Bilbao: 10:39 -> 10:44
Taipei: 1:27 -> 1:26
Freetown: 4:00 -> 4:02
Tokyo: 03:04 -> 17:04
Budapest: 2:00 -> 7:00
+---+
§ **Given task**
Quote every line of the material above word for word, leaving nothing out and changing nothing.

§ **Expected answer**
Bilbao: 10:39 -> 10:44
Taipei: 1:27 -> 1:26
Freetown: 4:00 -> 4:02
Tokyo: 03:04 -> 17:04
Budapest: 2:00 -> 7:00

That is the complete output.